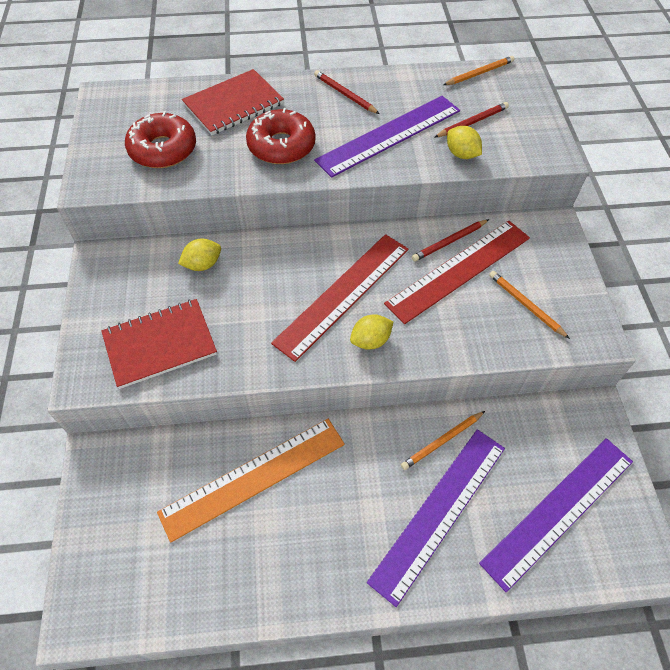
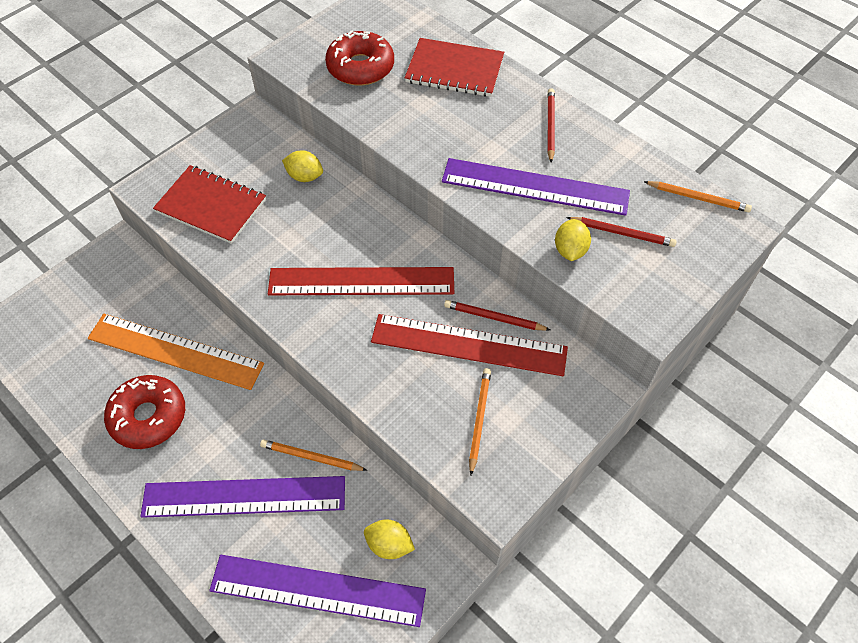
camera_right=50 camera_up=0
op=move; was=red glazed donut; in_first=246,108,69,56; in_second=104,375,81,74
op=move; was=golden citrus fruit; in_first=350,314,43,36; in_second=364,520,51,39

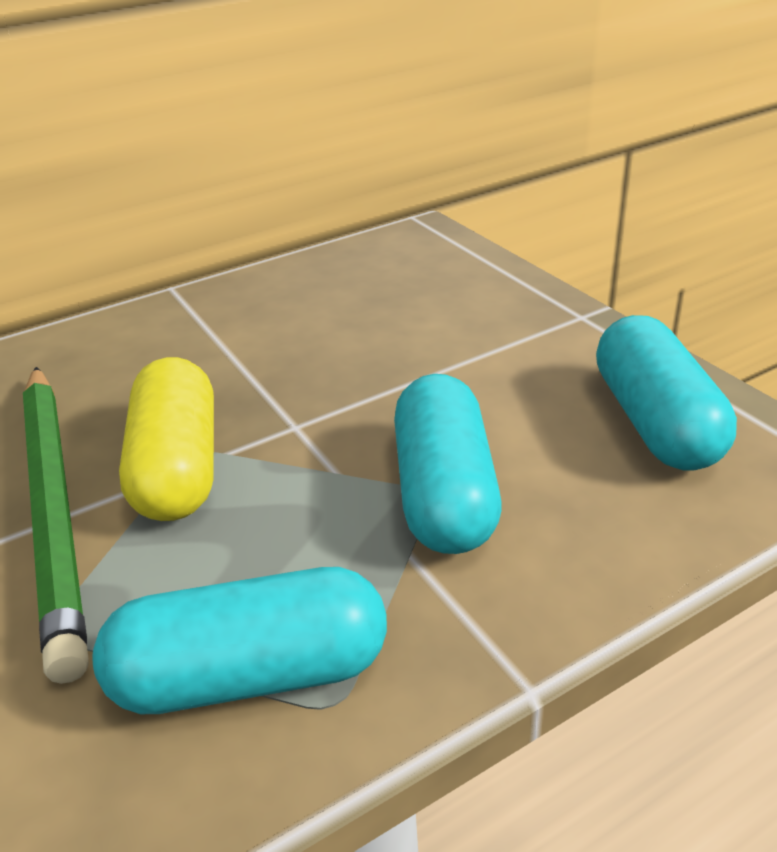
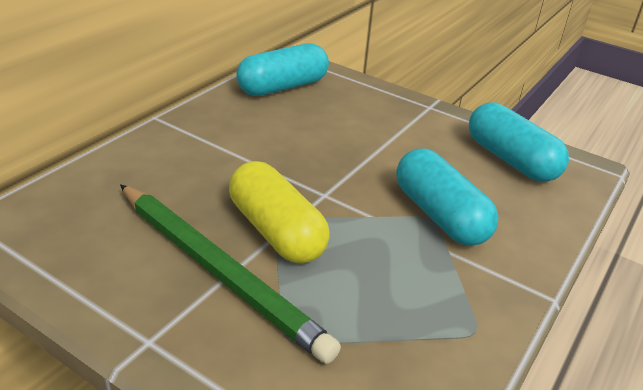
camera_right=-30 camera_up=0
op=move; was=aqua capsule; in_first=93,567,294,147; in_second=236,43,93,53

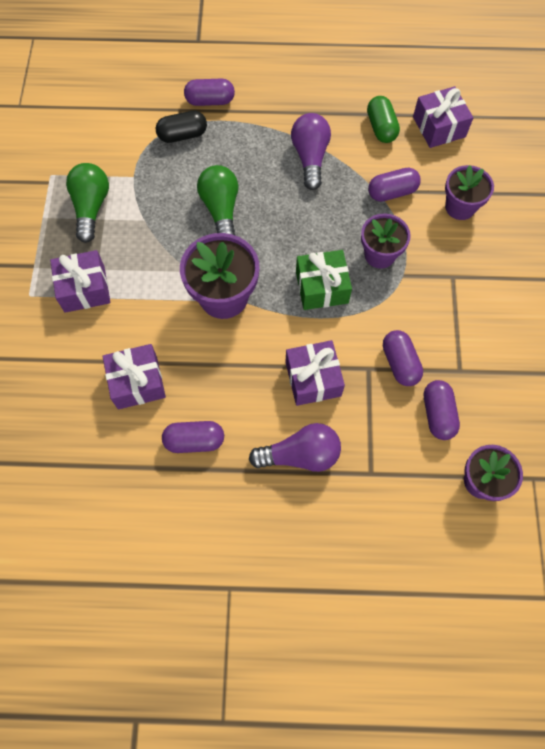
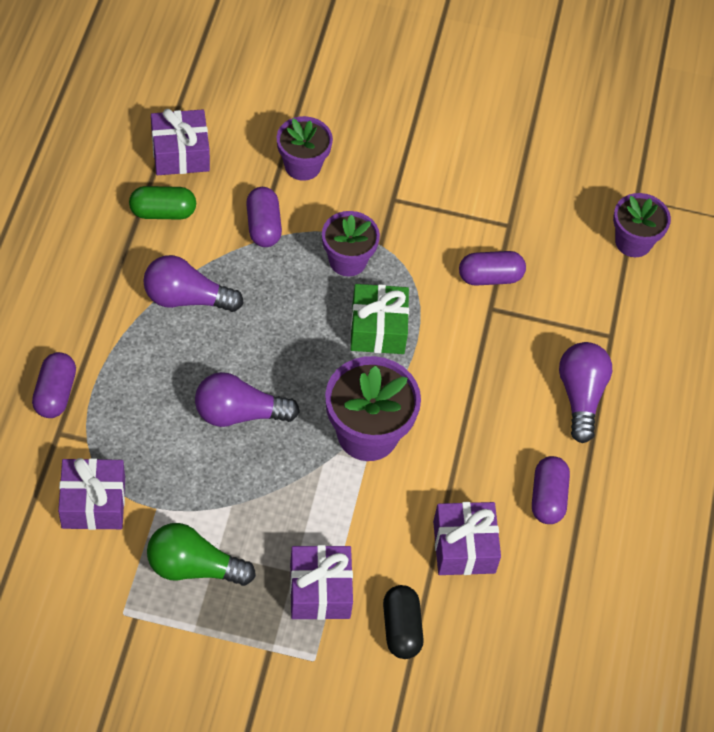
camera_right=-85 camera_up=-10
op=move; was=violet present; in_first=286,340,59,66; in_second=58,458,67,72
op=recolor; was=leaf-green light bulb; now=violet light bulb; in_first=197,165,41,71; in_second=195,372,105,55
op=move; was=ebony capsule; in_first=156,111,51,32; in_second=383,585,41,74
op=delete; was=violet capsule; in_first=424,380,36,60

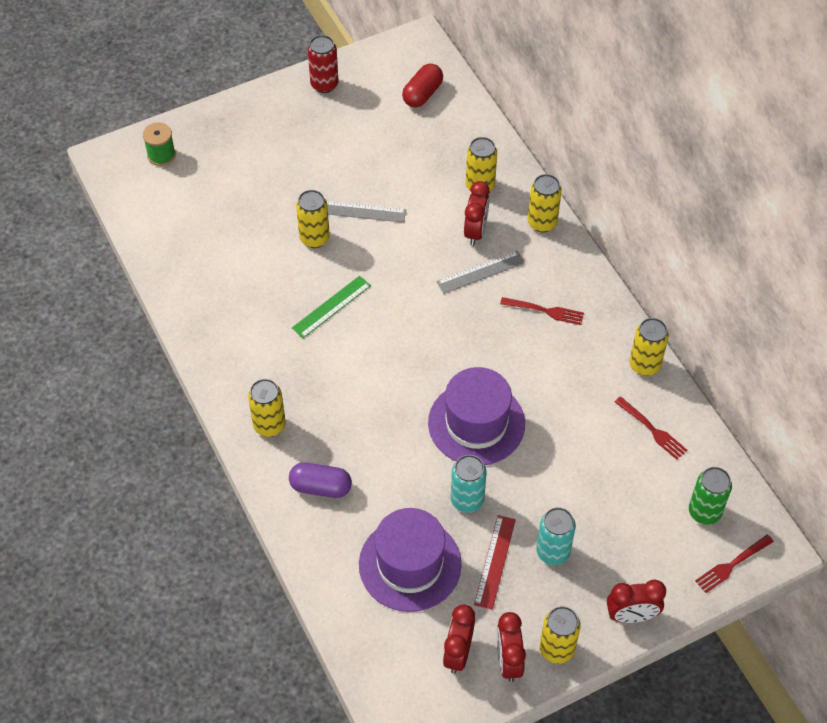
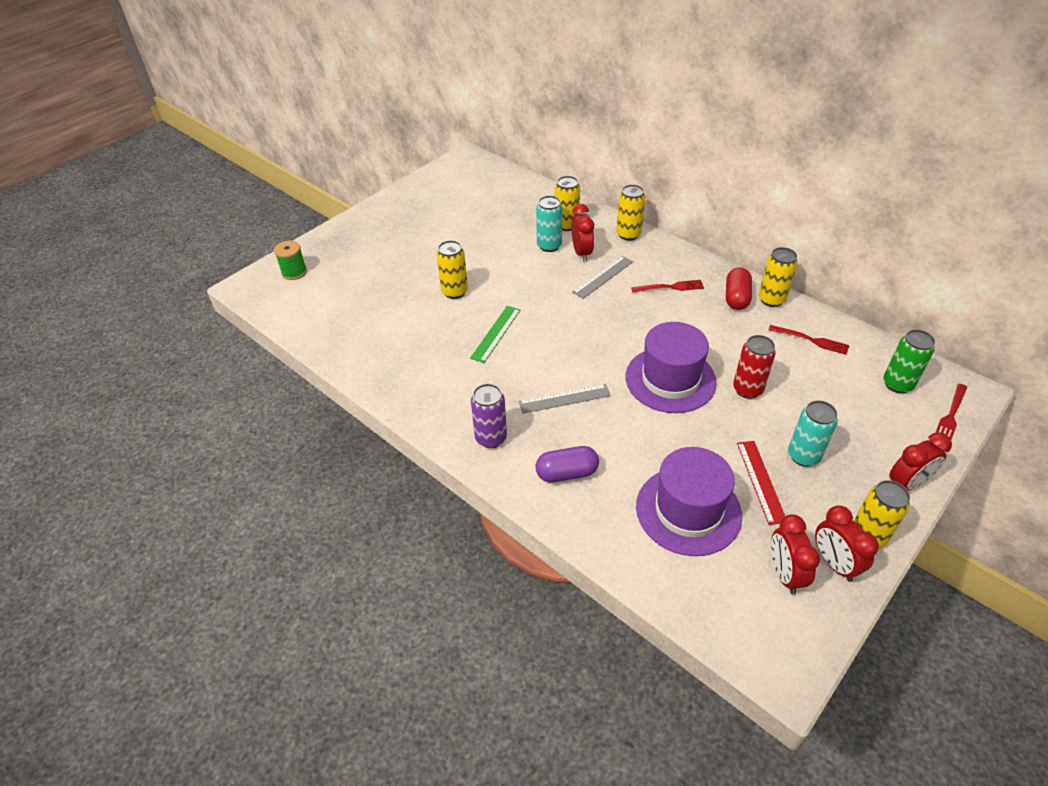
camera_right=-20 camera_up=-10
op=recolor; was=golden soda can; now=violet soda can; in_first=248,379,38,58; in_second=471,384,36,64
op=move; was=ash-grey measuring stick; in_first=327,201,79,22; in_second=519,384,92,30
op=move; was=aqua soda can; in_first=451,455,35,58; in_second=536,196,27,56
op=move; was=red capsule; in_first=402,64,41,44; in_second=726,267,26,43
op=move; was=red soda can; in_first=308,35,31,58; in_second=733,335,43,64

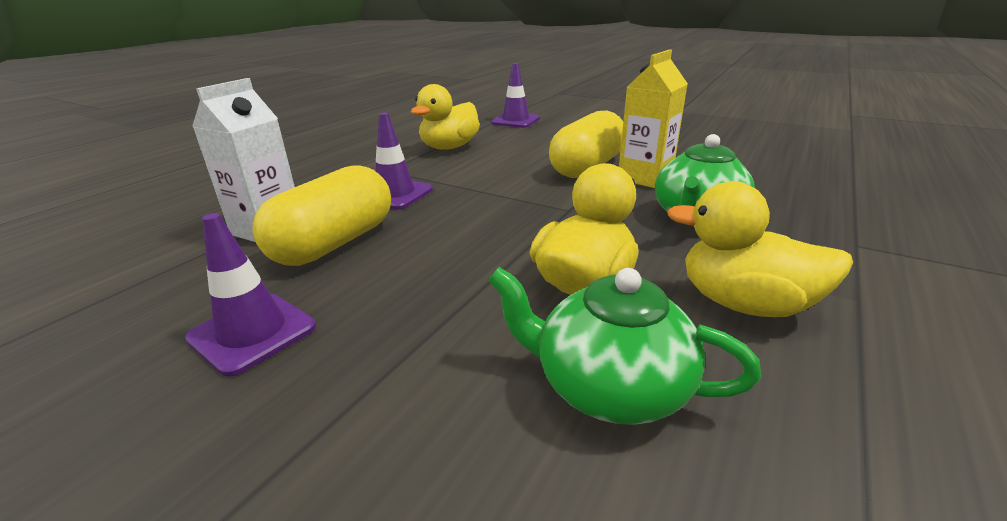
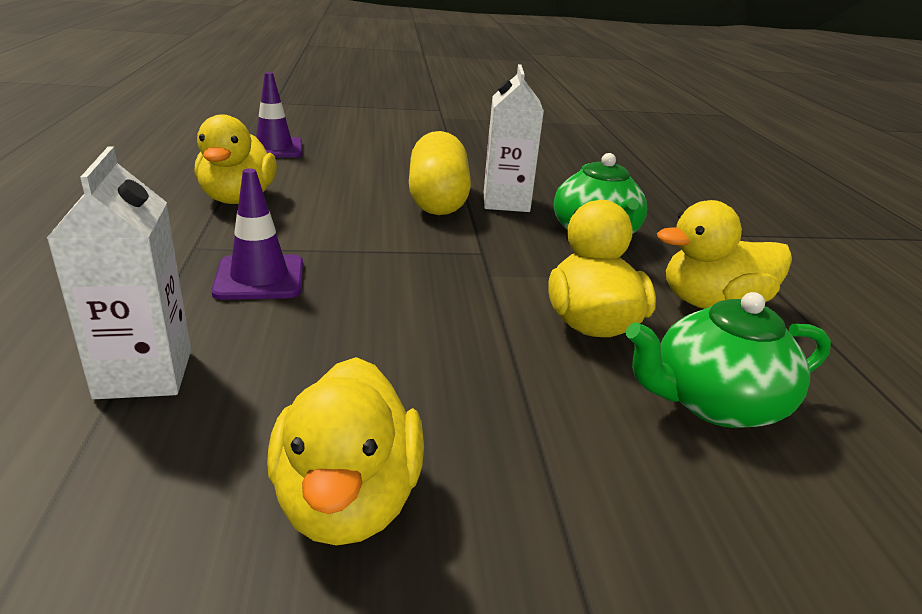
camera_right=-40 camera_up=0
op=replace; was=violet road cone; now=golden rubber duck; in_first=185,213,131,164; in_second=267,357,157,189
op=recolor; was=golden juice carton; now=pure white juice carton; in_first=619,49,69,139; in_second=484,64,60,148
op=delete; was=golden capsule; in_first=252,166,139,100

> [What is expected]:
Print the material in full and exactly, minus the pictures.

> [Expected answer]:
camera_right=50 camera_up=0
op=move; was=red glazed donut; in_first=246,108,69,56; in_second=104,375,81,74
op=move; was=golden citrus fruit; in_first=350,314,43,36; in_second=364,520,51,39

camera_right=-30 camera_up=0
op=move; was=aqua capsule; in_first=93,567,294,147; in_second=236,43,93,53

camera_right=-85 camera_up=-10
op=move; was=violet present; in_first=286,340,59,66; in_second=58,458,67,72
op=recolor; was=leaf-green light bulb; now=violet light bulb; in_first=197,165,41,71; in_second=195,372,105,55
op=move; was=ebony capsule; in_first=156,111,51,32; in_second=383,585,41,74
op=delete; was=violet capsule; in_first=424,380,36,60

camera_right=-20 camera_up=-10
op=recolor; was=golden soda can; now=violet soda can; in_first=248,379,38,58; in_second=471,384,36,64
op=move; was=ash-grey measuring stick; in_first=327,201,79,22; in_second=519,384,92,30
op=move; was=aqua soda can; in_first=451,455,35,58; in_second=536,196,27,56
op=move; was=red capsule; in_first=402,64,41,44; in_second=726,267,26,43
op=move; was=red soda can; in_first=308,35,31,58; in_second=733,335,43,64

camera_right=-40 camera_up=0
op=replace; was=violet road cone; now=golden rubber duck; in_first=185,213,131,164; in_second=267,357,157,189
op=recolor; was=golden juice carton; now=pure white juice carton; in_first=619,49,69,139; in_second=484,64,60,148
op=delete; was=golden capsule; in_first=252,166,139,100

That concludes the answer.